## Detected change data:
________________________________________

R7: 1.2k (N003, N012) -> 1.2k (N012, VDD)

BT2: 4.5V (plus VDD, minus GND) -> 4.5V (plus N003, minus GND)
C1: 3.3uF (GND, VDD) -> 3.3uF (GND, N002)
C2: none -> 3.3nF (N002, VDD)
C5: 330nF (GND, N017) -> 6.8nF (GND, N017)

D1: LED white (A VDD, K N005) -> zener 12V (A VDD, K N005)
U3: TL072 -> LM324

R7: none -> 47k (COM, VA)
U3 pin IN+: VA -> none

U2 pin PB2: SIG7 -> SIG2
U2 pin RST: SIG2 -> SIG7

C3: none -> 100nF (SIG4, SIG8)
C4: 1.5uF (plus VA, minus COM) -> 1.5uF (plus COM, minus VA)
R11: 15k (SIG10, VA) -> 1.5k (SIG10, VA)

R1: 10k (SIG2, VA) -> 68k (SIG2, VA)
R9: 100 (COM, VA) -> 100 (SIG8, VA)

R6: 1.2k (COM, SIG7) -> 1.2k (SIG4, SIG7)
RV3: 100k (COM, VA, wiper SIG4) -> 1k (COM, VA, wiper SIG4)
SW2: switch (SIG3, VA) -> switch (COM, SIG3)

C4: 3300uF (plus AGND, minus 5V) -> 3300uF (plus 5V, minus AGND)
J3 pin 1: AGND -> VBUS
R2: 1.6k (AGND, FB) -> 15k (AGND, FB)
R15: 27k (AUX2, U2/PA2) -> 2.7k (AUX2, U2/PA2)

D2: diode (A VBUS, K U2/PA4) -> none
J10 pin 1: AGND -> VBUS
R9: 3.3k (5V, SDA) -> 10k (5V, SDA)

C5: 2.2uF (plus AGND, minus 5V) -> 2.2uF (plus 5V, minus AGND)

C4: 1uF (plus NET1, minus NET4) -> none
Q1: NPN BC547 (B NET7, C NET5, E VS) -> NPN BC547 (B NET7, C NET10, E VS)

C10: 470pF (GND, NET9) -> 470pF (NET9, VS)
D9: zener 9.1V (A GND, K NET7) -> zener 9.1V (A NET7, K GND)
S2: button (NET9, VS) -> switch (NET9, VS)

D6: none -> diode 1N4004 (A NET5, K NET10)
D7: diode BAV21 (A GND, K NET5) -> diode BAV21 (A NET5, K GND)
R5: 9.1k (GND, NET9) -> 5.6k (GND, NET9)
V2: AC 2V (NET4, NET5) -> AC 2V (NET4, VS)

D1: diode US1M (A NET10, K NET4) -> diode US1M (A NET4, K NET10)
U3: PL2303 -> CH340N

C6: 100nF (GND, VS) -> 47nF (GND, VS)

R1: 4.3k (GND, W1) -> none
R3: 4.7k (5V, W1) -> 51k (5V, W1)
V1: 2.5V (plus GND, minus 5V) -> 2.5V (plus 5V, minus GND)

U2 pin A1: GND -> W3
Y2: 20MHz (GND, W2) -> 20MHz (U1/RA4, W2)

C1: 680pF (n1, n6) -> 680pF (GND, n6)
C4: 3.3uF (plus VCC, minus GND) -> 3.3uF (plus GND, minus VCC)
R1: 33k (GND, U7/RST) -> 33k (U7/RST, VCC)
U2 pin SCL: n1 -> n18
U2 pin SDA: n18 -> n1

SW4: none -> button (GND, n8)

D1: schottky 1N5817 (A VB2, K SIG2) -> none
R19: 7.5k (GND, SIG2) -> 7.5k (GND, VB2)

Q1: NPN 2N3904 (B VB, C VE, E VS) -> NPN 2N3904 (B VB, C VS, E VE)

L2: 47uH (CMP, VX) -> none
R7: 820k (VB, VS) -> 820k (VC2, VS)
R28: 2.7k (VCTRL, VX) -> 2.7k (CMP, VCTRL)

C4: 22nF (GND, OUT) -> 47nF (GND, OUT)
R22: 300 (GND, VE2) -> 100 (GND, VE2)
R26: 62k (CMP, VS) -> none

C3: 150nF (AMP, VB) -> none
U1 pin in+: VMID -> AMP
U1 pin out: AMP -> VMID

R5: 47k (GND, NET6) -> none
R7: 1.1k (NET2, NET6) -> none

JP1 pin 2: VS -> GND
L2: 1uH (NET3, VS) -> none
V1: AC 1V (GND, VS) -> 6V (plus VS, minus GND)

________________________________________

## What to produce:
Each line in the entries above, starting at the line with "U3: TL072 -> LM324" and ending at the line with "R9: 100 (COM, VA) -> 100 (SIG8, VA)", is to be printed exactly, and only those lines.

## Answer for the task:
U3: TL072 -> LM324

R7: none -> 47k (COM, VA)
U3 pin IN+: VA -> none

U2 pin PB2: SIG7 -> SIG2
U2 pin RST: SIG2 -> SIG7

C3: none -> 100nF (SIG4, SIG8)
C4: 1.5uF (plus VA, minus COM) -> 1.5uF (plus COM, minus VA)
R11: 15k (SIG10, VA) -> 1.5k (SIG10, VA)

R1: 10k (SIG2, VA) -> 68k (SIG2, VA)
R9: 100 (COM, VA) -> 100 (SIG8, VA)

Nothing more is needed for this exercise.